**TASK OBJECTIVE**
Extract every line of text from the material below, copying each one exactly as it appears and keeping the original order. Leave the pictures out of your answer.

**SOURCE MATERIAL**
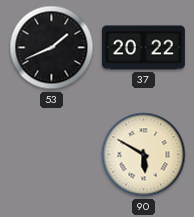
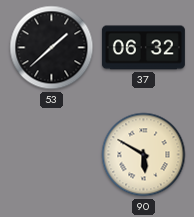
53: 1:41 -> 1:38
37: 20:22 -> 06:32
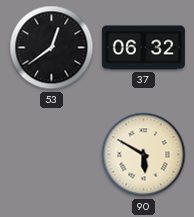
53: 1:38 -> 12:39
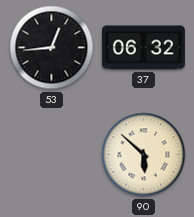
53: 12:39 -> 12:44
90: 5:50 -> 5:52
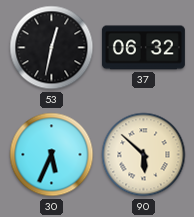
53: 12:44 -> 12:32
30: none -> 5:34
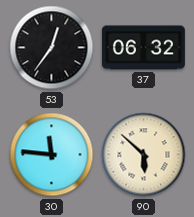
53: 12:32 -> 12:36
30: 5:34 -> 11:46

**THE SOLUTION**
53: 1:41 -> 1:38
37: 20:22 -> 06:32
53: 1:38 -> 12:39
53: 12:39 -> 12:44
90: 5:50 -> 5:52
53: 12:44 -> 12:32
30: none -> 5:34
53: 12:32 -> 12:36
30: 5:34 -> 11:46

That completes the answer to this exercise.